• DATA SHOWN:

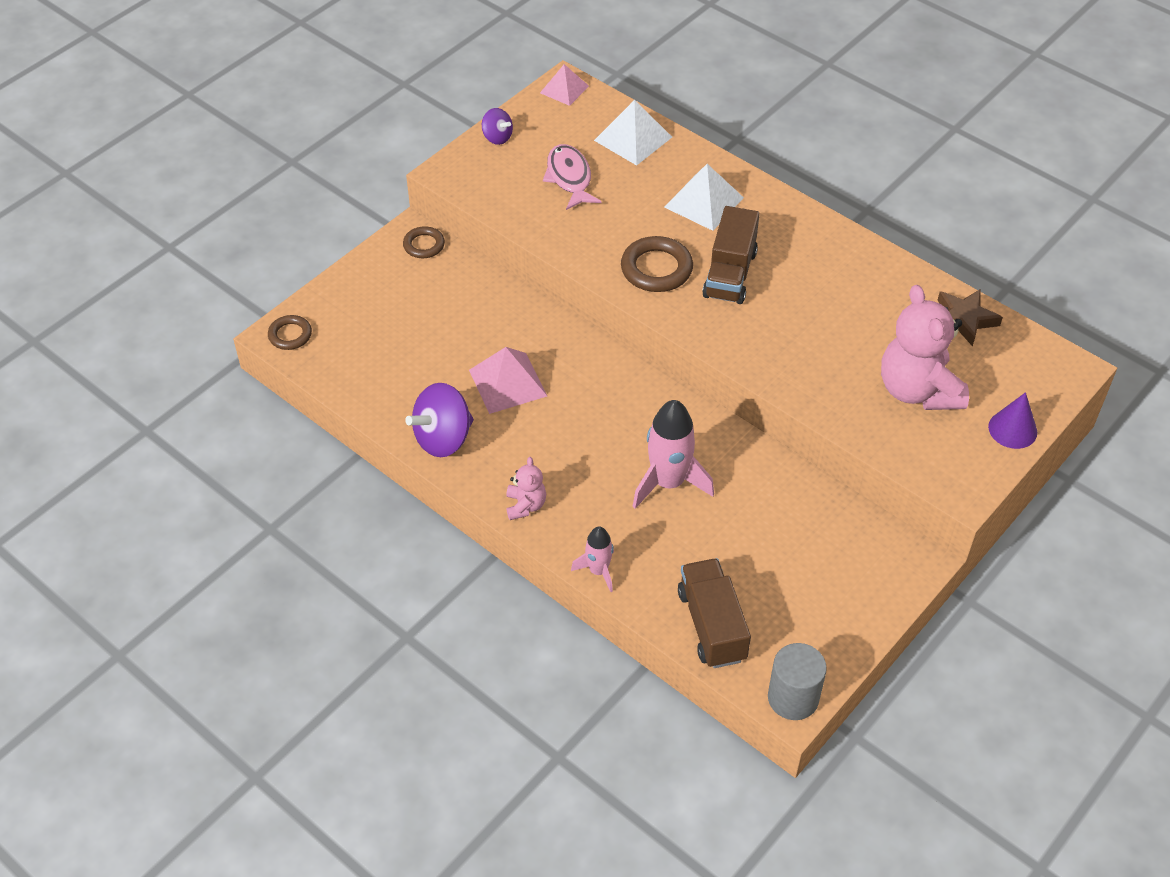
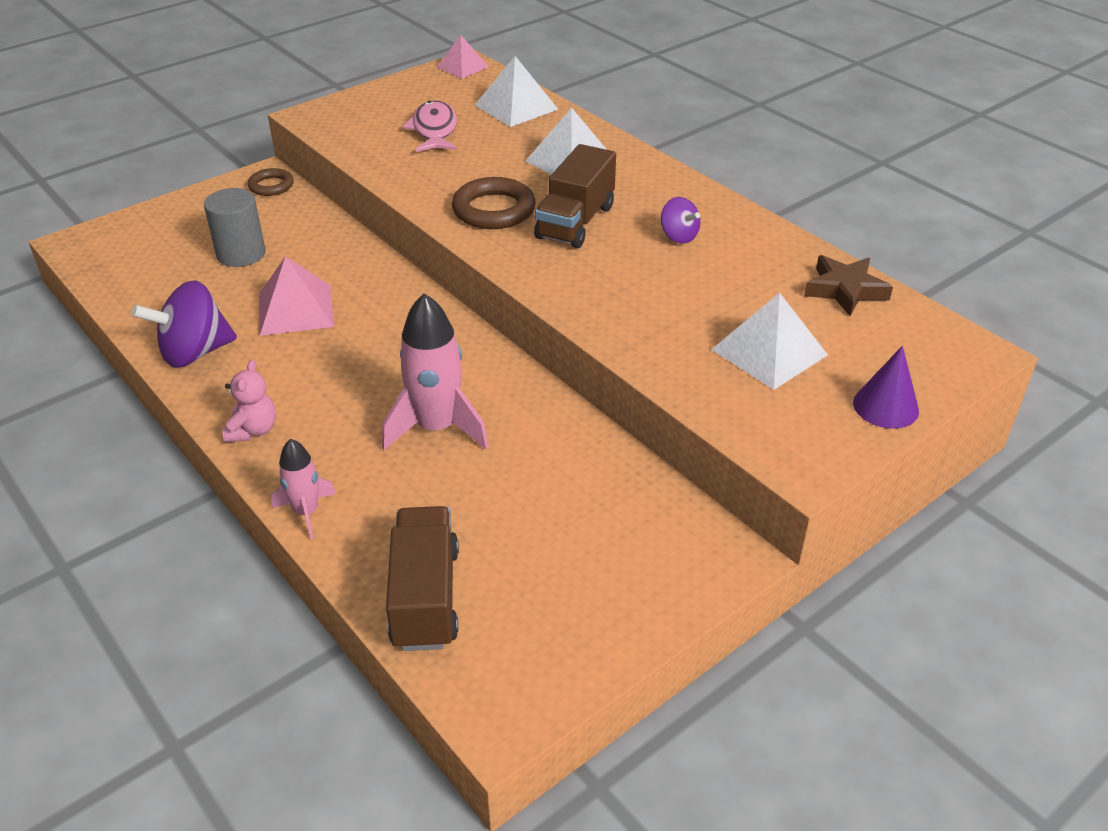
camera: 10 degrees right, 10 degrees down
(290, 335) = (87, 244): brown ring -> none
(497, 137) = (376, 95): purple spinning top -> purple spinning top (678, 236)
(793, 698) = (503, 709): grey cylinder -> grey cylinder (241, 254)
(918, 390) = (769, 352): pink teddy bear -> white pyramid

• EXERCISE REQUIREMENTS: A faithful transcription of the material, with no pictures, is the expected result.

• SOLVED PROBLEM:
camera: 10 degrees right, 10 degrees down
(290, 335) = (87, 244): brown ring -> none
(497, 137) = (376, 95): purple spinning top -> purple spinning top (678, 236)
(793, 698) = (503, 709): grey cylinder -> grey cylinder (241, 254)
(918, 390) = (769, 352): pink teddy bear -> white pyramid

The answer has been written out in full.